**Excerpted data**:

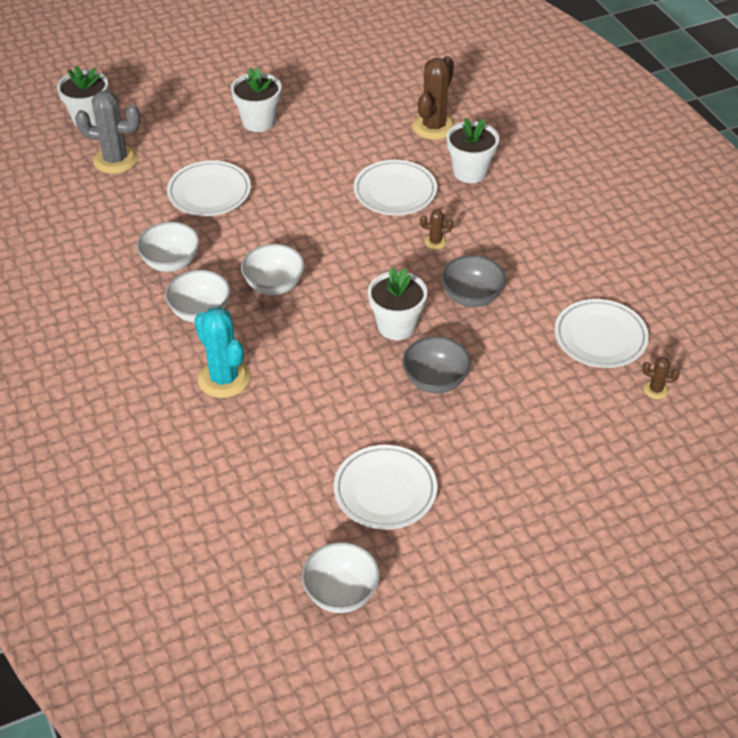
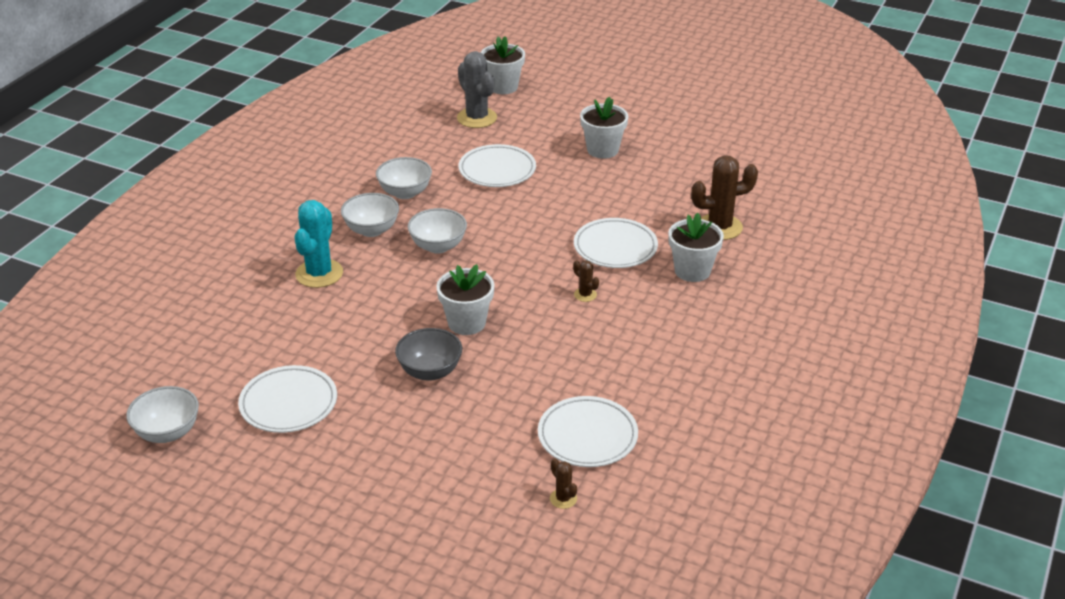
camera: 50 degrees right, 10 degrees down
(471, 297) = (546, 344): grey bowl -> none

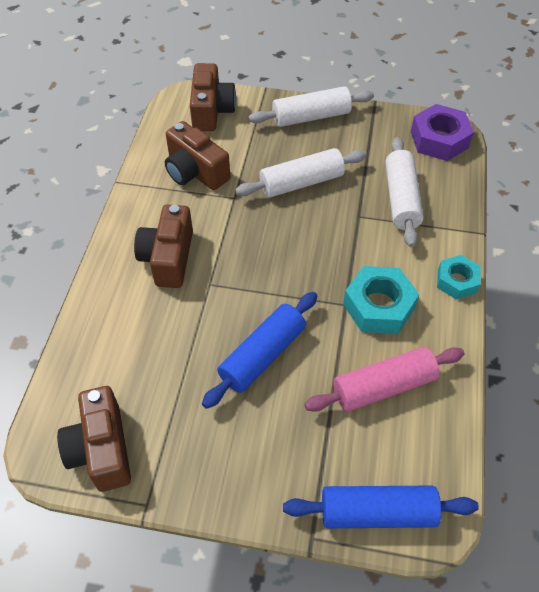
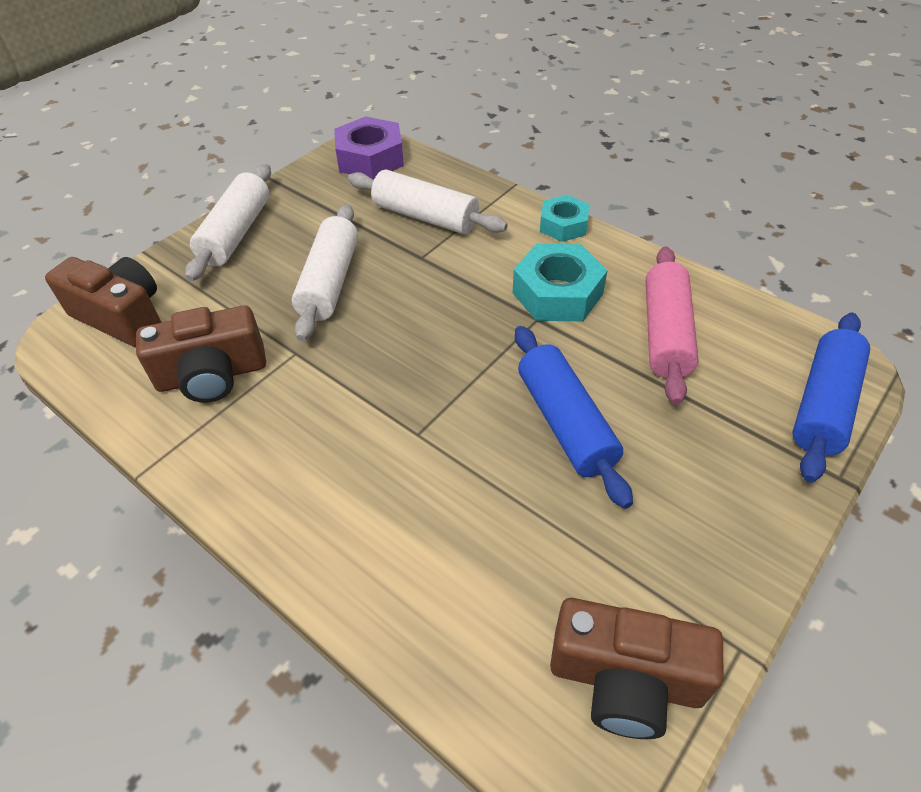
camera: 60 degrees left, 5 degrees down
(168, 258) = (338, 464): brown camera -> none

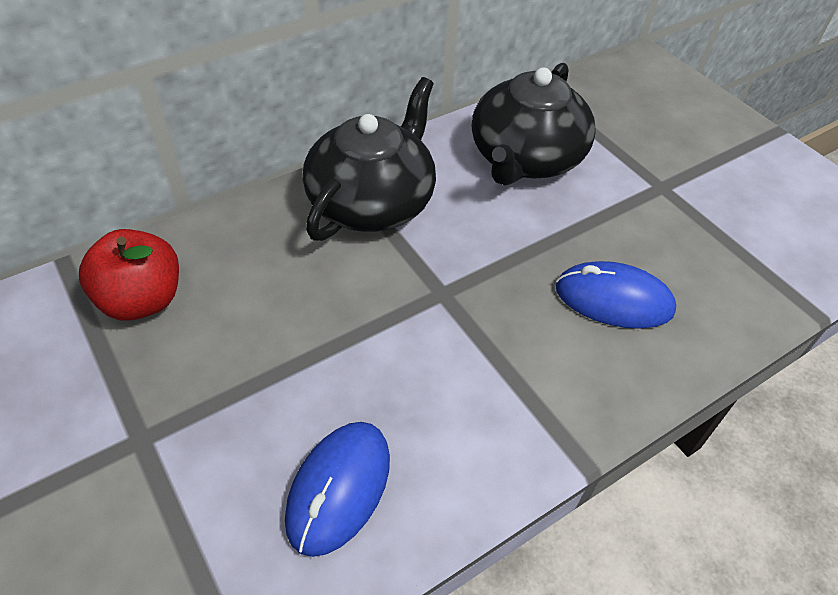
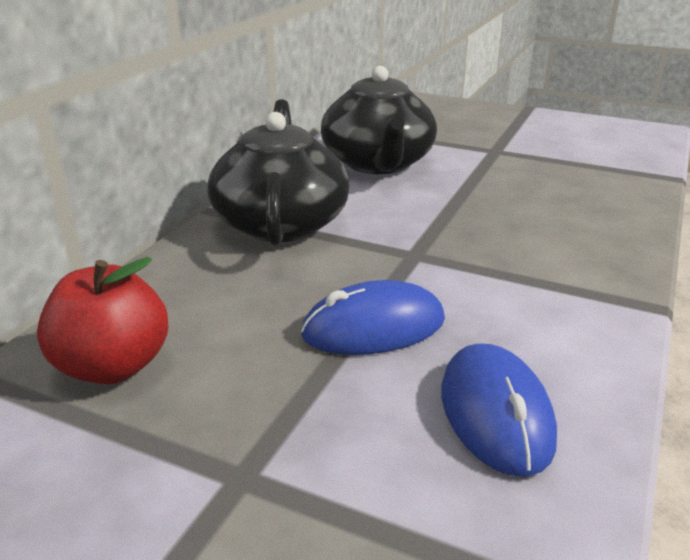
camera: 30 degrees left, 20 degrees down
(613, 299) = (545, 214): blue mouse -> blue mouse (373, 327)

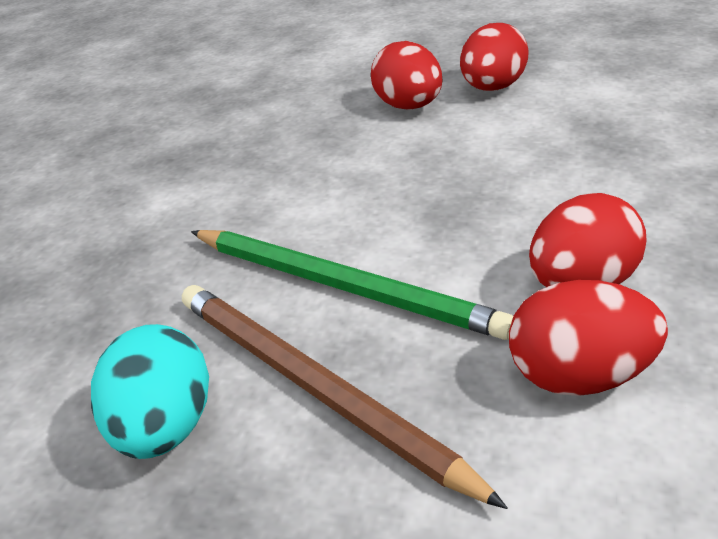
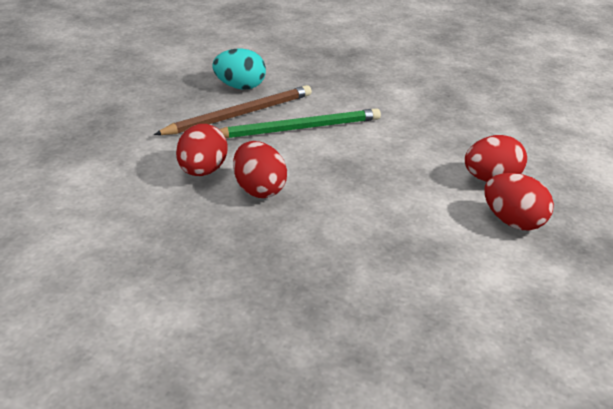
camera: 95 degrees right, 0 degrees up
(342, 286) = (299, 128): green pencil -> green pencil turned 150 degrees counterclockwise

**What is required**: Copy each line from the entries above that has the word "none" in it.

**Response to the task**:
(471, 297) = (546, 344): grey bowl -> none
(168, 258) = (338, 464): brown camera -> none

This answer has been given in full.